__PROBLEM TO SOLVE__.
Every line below that carries the word "orange" needs to be copied.

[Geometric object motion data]
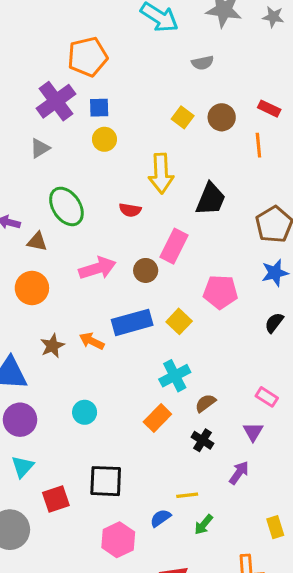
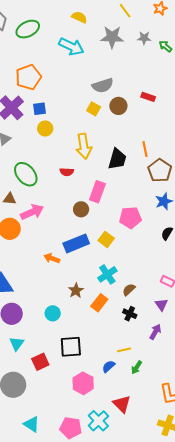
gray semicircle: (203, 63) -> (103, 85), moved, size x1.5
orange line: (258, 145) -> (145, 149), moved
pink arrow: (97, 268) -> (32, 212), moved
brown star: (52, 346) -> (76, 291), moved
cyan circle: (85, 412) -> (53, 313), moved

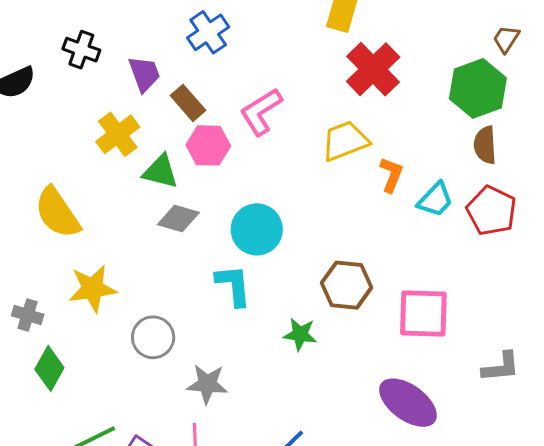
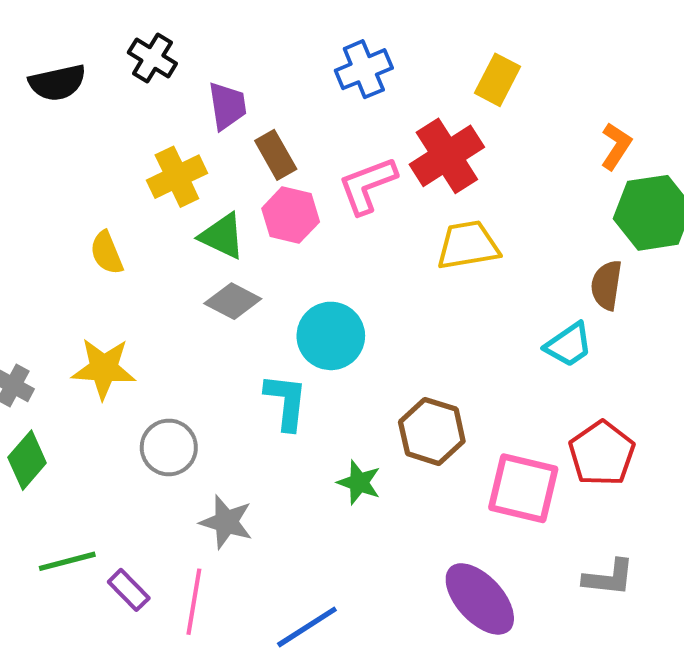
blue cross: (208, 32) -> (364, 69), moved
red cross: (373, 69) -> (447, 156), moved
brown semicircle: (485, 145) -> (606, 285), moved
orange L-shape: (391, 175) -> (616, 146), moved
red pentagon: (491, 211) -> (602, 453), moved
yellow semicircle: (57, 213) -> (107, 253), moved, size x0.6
---
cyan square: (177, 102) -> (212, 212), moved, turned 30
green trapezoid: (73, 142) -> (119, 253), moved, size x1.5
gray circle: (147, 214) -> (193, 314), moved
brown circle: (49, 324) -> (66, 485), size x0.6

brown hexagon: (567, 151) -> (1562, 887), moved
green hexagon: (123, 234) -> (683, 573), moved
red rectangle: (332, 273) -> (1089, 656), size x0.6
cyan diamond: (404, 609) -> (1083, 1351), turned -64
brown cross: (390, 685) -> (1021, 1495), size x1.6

__ANSWER SECTION__.
orange line: (258, 145) -> (145, 149), moved
orange L-shape: (391, 175) -> (616, 146), moved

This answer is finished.